• **Change listing data**:
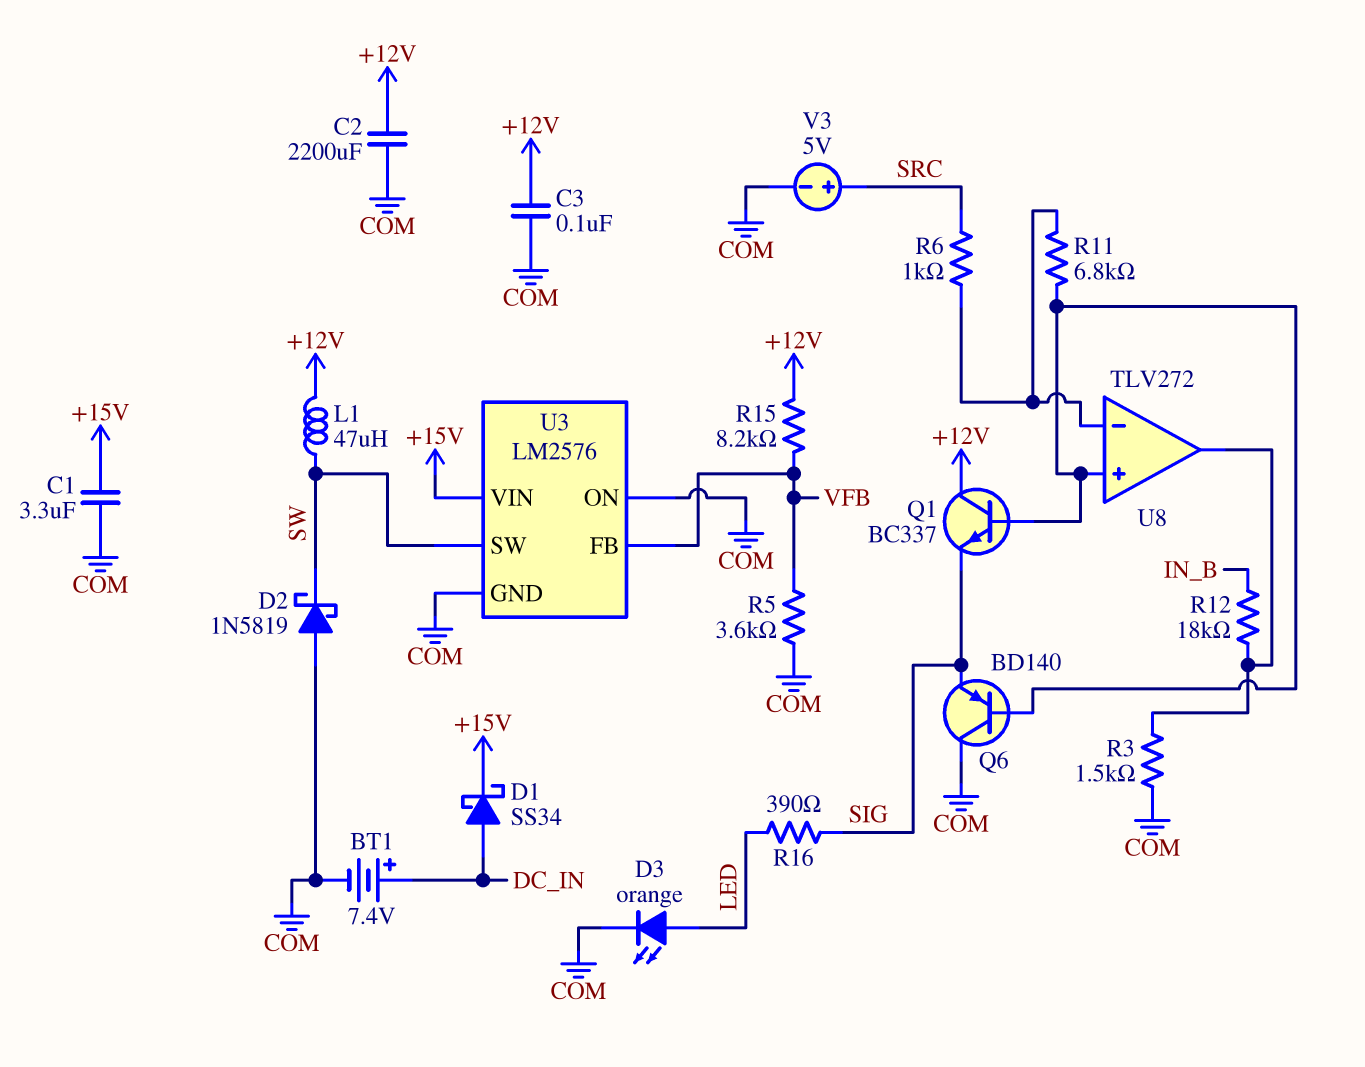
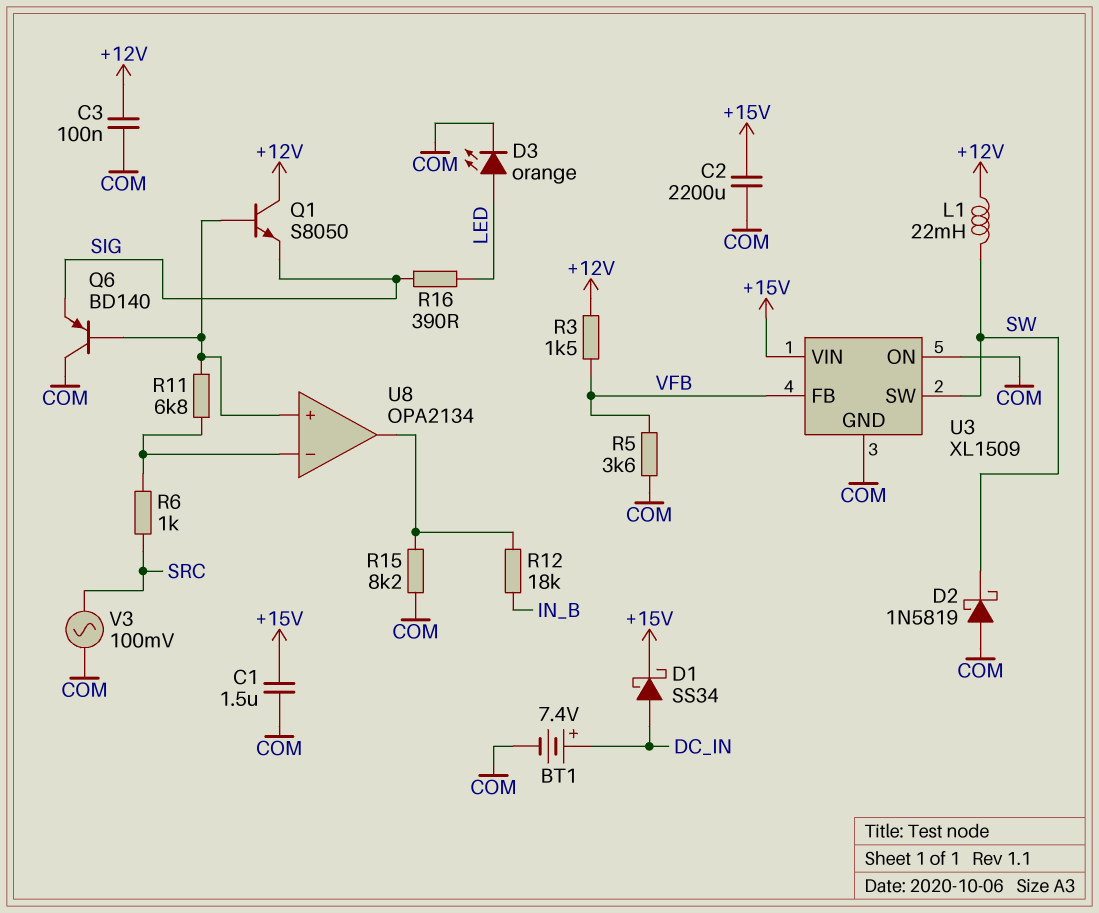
C1: 3.3uF (+15V, COM) -> 1.5uF (+15V, COM)
C2: 2200uF (+12V, COM) -> 2200uF (+15V, COM)
L1: 47uH (+12V, SW) -> 22mH (+12V, SW)
Q1: NPN BC337 (B U8/in+, C +12V, E SIG) -> NPN S8050 (B U8/in+, C +12V, E SIG)
R3: 1.5k (COM, U8/out) -> 1.5k (+12V, VFB)
R15: 8.2k (+12V, VFB) -> 8.2k (COM, U8/out)
U3: LM2576 -> XL1509
U8: TLV272 -> OPA2134
V3: 5V (plus SRC, minus COM) -> AC 100mV (COM, SRC)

• **PROBLEM STATEMENT**: Reproduce each entry word for word and cut the images.

• **WRITTEN ANSWER**:
C1: 3.3uF (+15V, COM) -> 1.5uF (+15V, COM)
C2: 2200uF (+12V, COM) -> 2200uF (+15V, COM)
L1: 47uH (+12V, SW) -> 22mH (+12V, SW)
Q1: NPN BC337 (B U8/in+, C +12V, E SIG) -> NPN S8050 (B U8/in+, C +12V, E SIG)
R3: 1.5k (COM, U8/out) -> 1.5k (+12V, VFB)
R15: 8.2k (+12V, VFB) -> 8.2k (COM, U8/out)
U3: LM2576 -> XL1509
U8: TLV272 -> OPA2134
V3: 5V (plus SRC, minus COM) -> AC 100mV (COM, SRC)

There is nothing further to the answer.